**AIM OF THE EXERCISE**
In the entries below, find the line containing "purple line: (71, 36) -> (116, 77), moved" and the line containing "brown trapezoid: (167, 235)". Copy those two lines and everything between them exactly, without the pictures.

**AVAILABLE RECORDS**
======

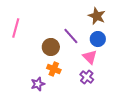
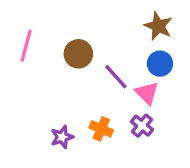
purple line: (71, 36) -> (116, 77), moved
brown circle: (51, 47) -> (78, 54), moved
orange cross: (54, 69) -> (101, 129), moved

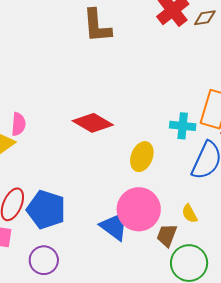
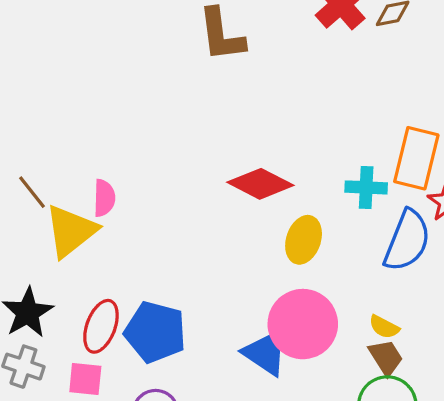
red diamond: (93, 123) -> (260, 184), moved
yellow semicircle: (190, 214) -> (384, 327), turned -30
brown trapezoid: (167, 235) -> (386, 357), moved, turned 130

======

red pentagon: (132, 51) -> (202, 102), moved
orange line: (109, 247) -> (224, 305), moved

======

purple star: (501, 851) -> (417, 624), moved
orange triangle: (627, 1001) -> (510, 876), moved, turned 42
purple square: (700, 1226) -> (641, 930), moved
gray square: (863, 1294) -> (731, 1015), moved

======

**WRITTEN ANSWER**
purple line: (71, 36) -> (116, 77), moved
brown circle: (51, 47) -> (78, 54), moved
orange cross: (54, 69) -> (101, 129), moved

red diamond: (93, 123) -> (260, 184), moved
yellow semicircle: (190, 214) -> (384, 327), turned -30
brown trapezoid: (167, 235) -> (386, 357), moved, turned 130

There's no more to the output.